- **Listed records**

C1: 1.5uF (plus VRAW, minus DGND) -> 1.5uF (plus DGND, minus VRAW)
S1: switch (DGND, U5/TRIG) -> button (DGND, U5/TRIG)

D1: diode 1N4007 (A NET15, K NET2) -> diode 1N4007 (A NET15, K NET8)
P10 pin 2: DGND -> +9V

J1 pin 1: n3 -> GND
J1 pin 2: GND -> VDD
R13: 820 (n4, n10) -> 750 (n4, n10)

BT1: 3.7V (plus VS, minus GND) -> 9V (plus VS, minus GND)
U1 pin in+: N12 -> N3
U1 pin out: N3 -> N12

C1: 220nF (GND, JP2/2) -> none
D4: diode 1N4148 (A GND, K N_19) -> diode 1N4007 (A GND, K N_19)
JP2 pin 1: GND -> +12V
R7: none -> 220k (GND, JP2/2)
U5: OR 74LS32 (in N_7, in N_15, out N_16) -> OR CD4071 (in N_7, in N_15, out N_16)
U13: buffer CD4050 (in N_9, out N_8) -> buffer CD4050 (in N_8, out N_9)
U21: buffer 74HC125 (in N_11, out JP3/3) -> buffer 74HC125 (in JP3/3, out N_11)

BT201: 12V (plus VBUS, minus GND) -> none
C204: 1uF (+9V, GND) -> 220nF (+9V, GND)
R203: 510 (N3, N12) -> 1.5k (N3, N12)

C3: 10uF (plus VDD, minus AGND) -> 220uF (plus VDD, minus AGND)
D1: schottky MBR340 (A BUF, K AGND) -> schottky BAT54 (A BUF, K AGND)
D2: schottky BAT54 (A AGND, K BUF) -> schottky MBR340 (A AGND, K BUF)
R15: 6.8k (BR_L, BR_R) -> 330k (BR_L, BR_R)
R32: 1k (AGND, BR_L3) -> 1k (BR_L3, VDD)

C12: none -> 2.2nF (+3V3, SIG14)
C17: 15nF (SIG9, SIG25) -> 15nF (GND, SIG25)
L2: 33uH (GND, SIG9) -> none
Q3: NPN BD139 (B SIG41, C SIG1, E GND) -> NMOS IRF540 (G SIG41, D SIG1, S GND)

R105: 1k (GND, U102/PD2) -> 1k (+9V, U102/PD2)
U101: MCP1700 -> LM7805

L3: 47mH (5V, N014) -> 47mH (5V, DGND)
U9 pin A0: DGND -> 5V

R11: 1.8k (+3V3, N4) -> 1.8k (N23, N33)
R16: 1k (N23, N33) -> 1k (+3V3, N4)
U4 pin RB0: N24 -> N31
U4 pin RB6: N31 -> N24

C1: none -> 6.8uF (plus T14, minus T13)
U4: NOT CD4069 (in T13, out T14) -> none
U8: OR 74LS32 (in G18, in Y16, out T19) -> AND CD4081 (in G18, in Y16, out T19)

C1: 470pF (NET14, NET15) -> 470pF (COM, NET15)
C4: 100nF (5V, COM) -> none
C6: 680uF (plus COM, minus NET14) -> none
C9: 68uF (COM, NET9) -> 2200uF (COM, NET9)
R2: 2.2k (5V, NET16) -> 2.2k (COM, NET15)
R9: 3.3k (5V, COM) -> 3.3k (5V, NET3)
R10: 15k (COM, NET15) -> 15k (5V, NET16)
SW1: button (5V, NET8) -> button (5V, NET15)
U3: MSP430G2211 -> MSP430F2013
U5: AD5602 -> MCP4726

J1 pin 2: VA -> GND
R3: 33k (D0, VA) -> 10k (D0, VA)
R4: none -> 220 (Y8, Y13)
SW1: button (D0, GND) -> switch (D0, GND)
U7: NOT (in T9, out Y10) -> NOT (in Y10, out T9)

- **Your instructions**
Nothing but the lines from the one containing "R10: 15k (COM, NET15) -> 15k (5V, NET16)" through the final line of the listing above belongs in the answer; set them down exactly.

- **Result below**
R10: 15k (COM, NET15) -> 15k (5V, NET16)
SW1: button (5V, NET8) -> button (5V, NET15)
U3: MSP430G2211 -> MSP430F2013
U5: AD5602 -> MCP4726

J1 pin 2: VA -> GND
R3: 33k (D0, VA) -> 10k (D0, VA)
R4: none -> 220 (Y8, Y13)
SW1: button (D0, GND) -> switch (D0, GND)
U7: NOT (in T9, out Y10) -> NOT (in Y10, out T9)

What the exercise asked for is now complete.